--- start Input material ---
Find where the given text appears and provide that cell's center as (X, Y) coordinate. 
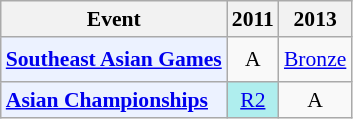
Southeast Asian Games (114, 60)
2013 (315, 19)
Event (114, 19)
2011 (253, 19)
R2 (253, 100)
Asian Championships (114, 100)
Bronze (315, 60)
Search for the cell housing the specified text and yield its [X, Y] center coordinate. 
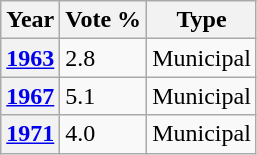
1967 [30, 96]
Year [30, 20]
5.1 [104, 96]
4.0 [104, 134]
Type [202, 20]
Vote % [104, 20]
2.8 [104, 58]
1971 [30, 134]
1963 [30, 58]
Determine the [X, Y] coordinate at the center of the cell enclosing the given text.  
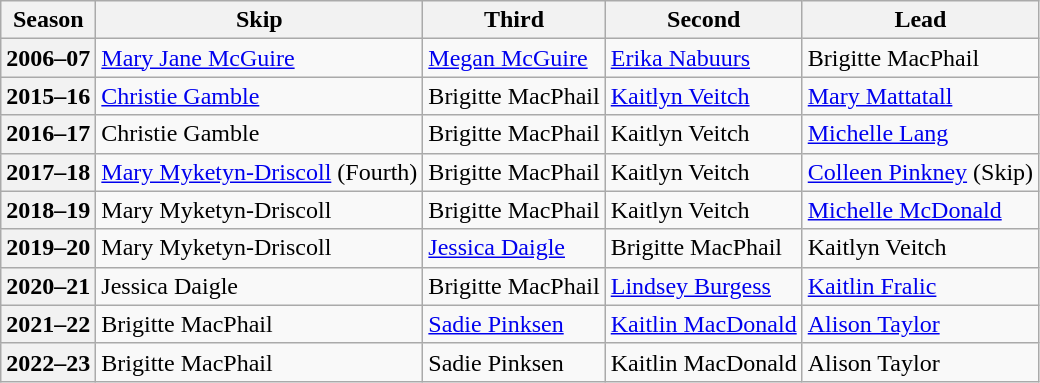
2021–22 [48, 324]
2006–07 [48, 58]
2019–20 [48, 248]
Lindsey Burgess [704, 286]
Skip [260, 20]
Erika Nabuurs [704, 58]
2018–19 [48, 210]
Mary Mattatall [920, 96]
Third [514, 20]
Michelle Lang [920, 134]
Lead [920, 20]
Kaitlin Fralic [920, 286]
Second [704, 20]
2020–21 [48, 286]
Mary Jane McGuire [260, 58]
2016–17 [48, 134]
2022–23 [48, 362]
Colleen Pinkney (Skip) [920, 172]
Megan McGuire [514, 58]
Michelle McDonald [920, 210]
2015–16 [48, 96]
Season [48, 20]
2017–18 [48, 172]
Mary Myketyn-Driscoll (Fourth) [260, 172]
Find where the given text appears and provide that cell's center as [X, Y] coordinate. 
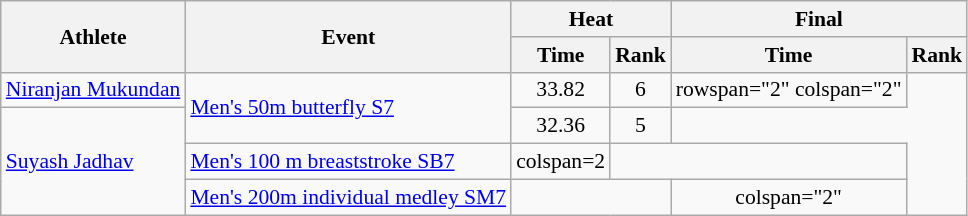
Heat [591, 19]
32.36 [560, 126]
33.82 [560, 90]
Niranjan Mukundan [94, 90]
Men's 200m individual medley SM7 [348, 197]
6 [640, 90]
colspan=2 [560, 162]
Final [819, 19]
Athlete [94, 36]
Suyash Jadhav [94, 162]
colspan="2" [789, 197]
Men's 100 m breaststroke SB7 [348, 162]
5 [640, 126]
Men's 50m butterfly S7 [348, 108]
rowspan="2" colspan="2" [789, 90]
Event [348, 36]
Return [X, Y] of the center of cell containing provided text 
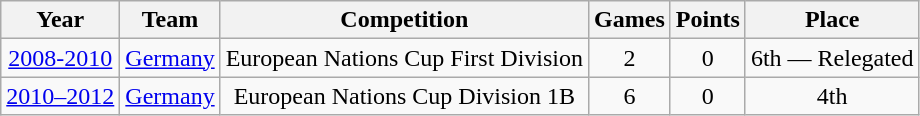
Team [170, 20]
2 [630, 58]
Year [60, 20]
Competition [404, 20]
4th [832, 96]
6th — Relegated [832, 58]
Games [630, 20]
2008-2010 [60, 58]
Points [708, 20]
6 [630, 96]
2010–2012 [60, 96]
European Nations Cup Division 1B [404, 96]
European Nations Cup First Division [404, 58]
Place [832, 20]
Locate the cell with the specified text and output its [X, Y] center coordinate. 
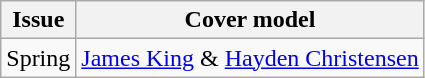
Cover model [250, 20]
James King & Hayden Christensen [250, 58]
Issue [38, 20]
Spring [38, 58]
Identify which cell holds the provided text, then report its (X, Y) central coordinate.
--- end Input material ---
Exercise details:
Reproduce all of the material above, replacing each occurrence of "Event" with "Discipline" and leaving everything else unchanged. Omit the pictures from your answer.

The answer:
Find where the given text appears and provide that cell's center as (X, Y) coordinate. 
Southeast Asian Games (114, 60)
2013 (315, 19)
Discipline (114, 19)
2011 (253, 19)
R2 (253, 100)
Asian Championships (114, 100)
Bronze (315, 60)
Search for the cell housing the specified text and yield its [X, Y] center coordinate. 
1967 [30, 96]
Year [30, 20]
5.1 [104, 96]
4.0 [104, 134]
Type [202, 20]
Vote % [104, 20]
2.8 [104, 58]
1971 [30, 134]
1963 [30, 58]
Determine the [X, Y] coordinate at the center of the cell enclosing the given text.  
2021–22 [48, 324]
2006–07 [48, 58]
2019–20 [48, 248]
Lindsey Burgess [704, 286]
Skip [260, 20]
Erika Nabuurs [704, 58]
2018–19 [48, 210]
Mary Mattatall [920, 96]
Third [514, 20]
Michelle Lang [920, 134]
Lead [920, 20]
Kaitlin Fralic [920, 286]
Second [704, 20]
2020–21 [48, 286]
Mary Jane McGuire [260, 58]
2016–17 [48, 134]
2022–23 [48, 362]
Colleen Pinkney (Skip) [920, 172]
Megan McGuire [514, 58]
Michelle McDonald [920, 210]
2015–16 [48, 96]
Season [48, 20]
2017–18 [48, 172]
Mary Myketyn-Driscoll (Fourth) [260, 172]
Find where the given text appears and provide that cell's center as [X, Y] coordinate. 
Heat [591, 19]
32.36 [560, 126]
33.82 [560, 90]
Niranjan Mukundan [94, 90]
Men's 200m individual medley SM7 [348, 197]
6 [640, 90]
colspan=2 [560, 162]
Final [819, 19]
Athlete [94, 36]
Suyash Jadhav [94, 162]
colspan="2" [789, 197]
Men's 100 m breaststroke SB7 [348, 162]
5 [640, 126]
Men's 50m butterfly S7 [348, 108]
rowspan="2" colspan="2" [789, 90]
Discipline [348, 36]
Return [X, Y] of the center of cell containing provided text 
Team [170, 20]
2 [630, 58]
Year [60, 20]
Competition [404, 20]
4th [832, 96]
6th — Relegated [832, 58]
Games [630, 20]
2008-2010 [60, 58]
Points [708, 20]
6 [630, 96]
2010–2012 [60, 96]
European Nations Cup Division 1B [404, 96]
European Nations Cup First Division [404, 58]
Place [832, 20]
Locate the cell with the specified text and output its [X, Y] center coordinate. 
Cover model [250, 20]
James King & Hayden Christensen [250, 58]
Issue [38, 20]
Spring [38, 58]
Identify which cell holds the provided text, then report its (X, Y) central coordinate.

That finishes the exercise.